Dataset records
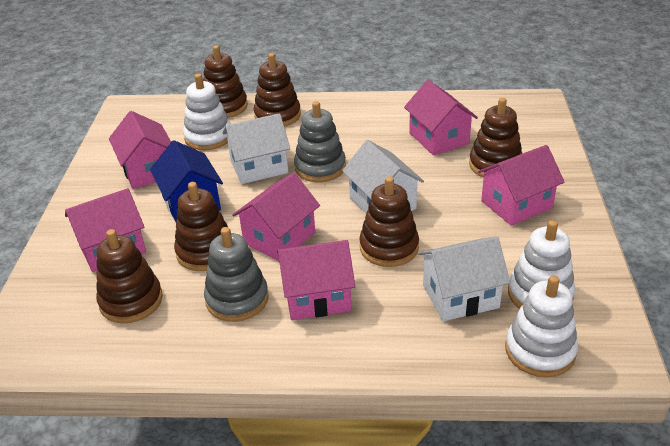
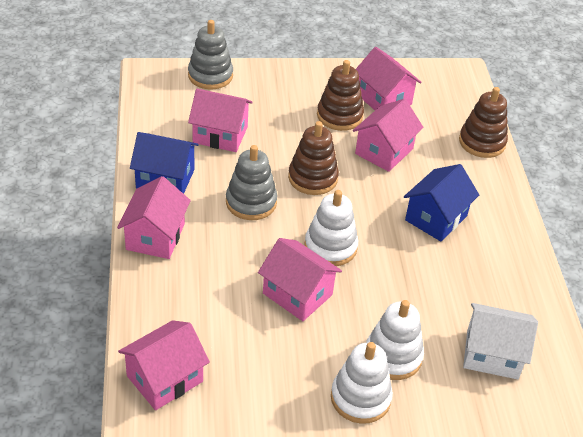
blue house: 1 -> 2
brown stacking toy: 6 -> 3
white house: 3 -> 1

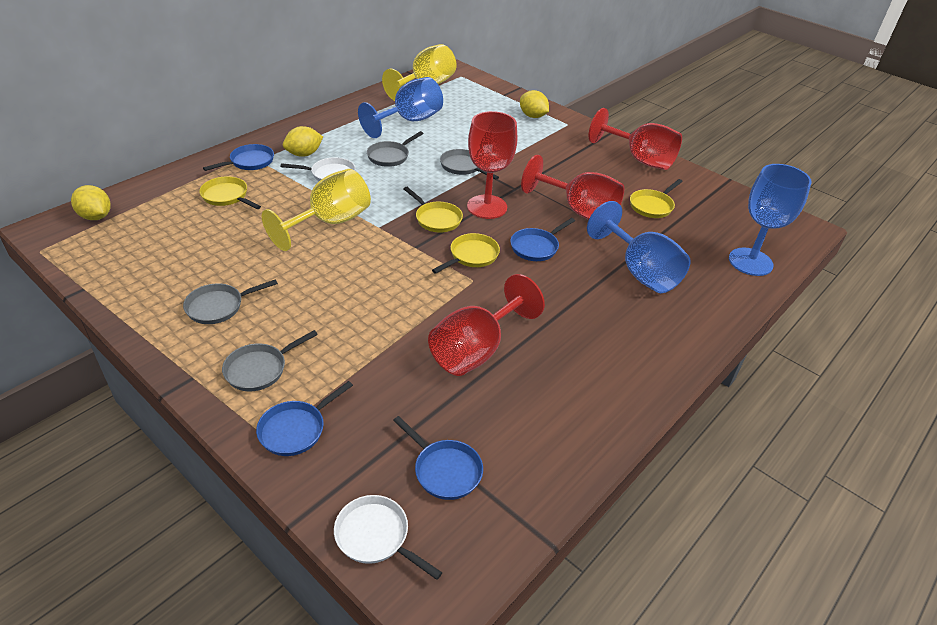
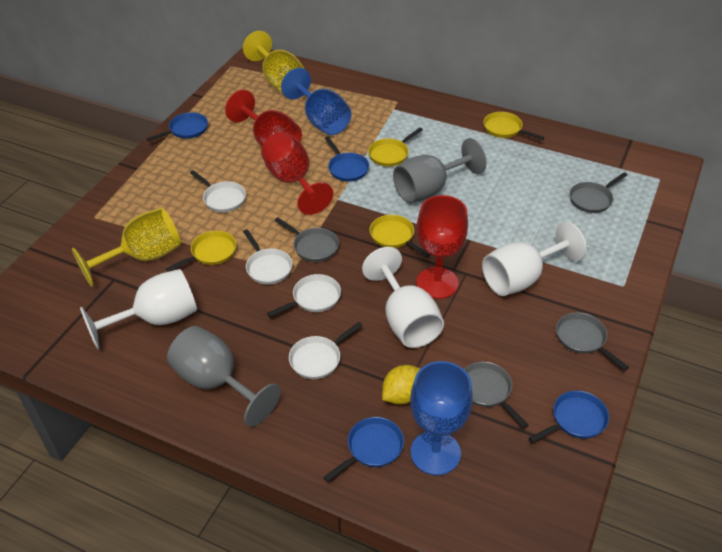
blue goblet: 3 -> 2
grey goblet: 0 -> 2
red goblet: 4 -> 3
white goblet: 0 -> 3
white pan: 2 -> 4
yellow lemon: 3 -> 1

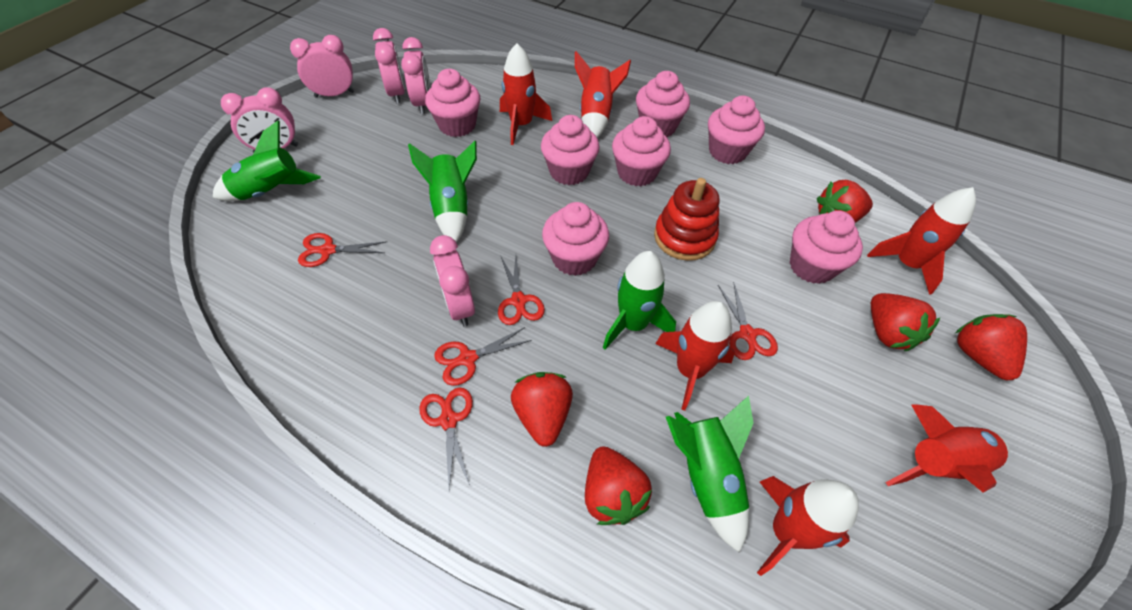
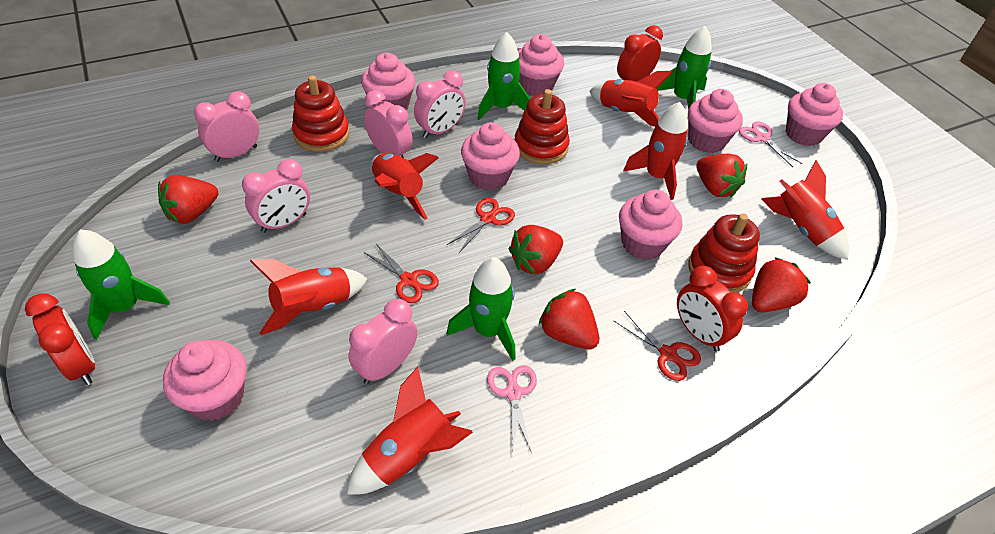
pink scissors: 0 -> 2
red clock: 0 -> 3
red scissors: 5 -> 3
red stacking toy: 1 -> 3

*Aim of the task*: From the line containing "blue goblet: 3 -> 2" to the last line of the records above, return each line exactly, both ends included, and nothing more. Leave out the pictures.

*Response*:
blue goblet: 3 -> 2
grey goblet: 0 -> 2
red goblet: 4 -> 3
white goblet: 0 -> 3
white pan: 2 -> 4
yellow lemon: 3 -> 1

pink scissors: 0 -> 2
red clock: 0 -> 3
red scissors: 5 -> 3
red stacking toy: 1 -> 3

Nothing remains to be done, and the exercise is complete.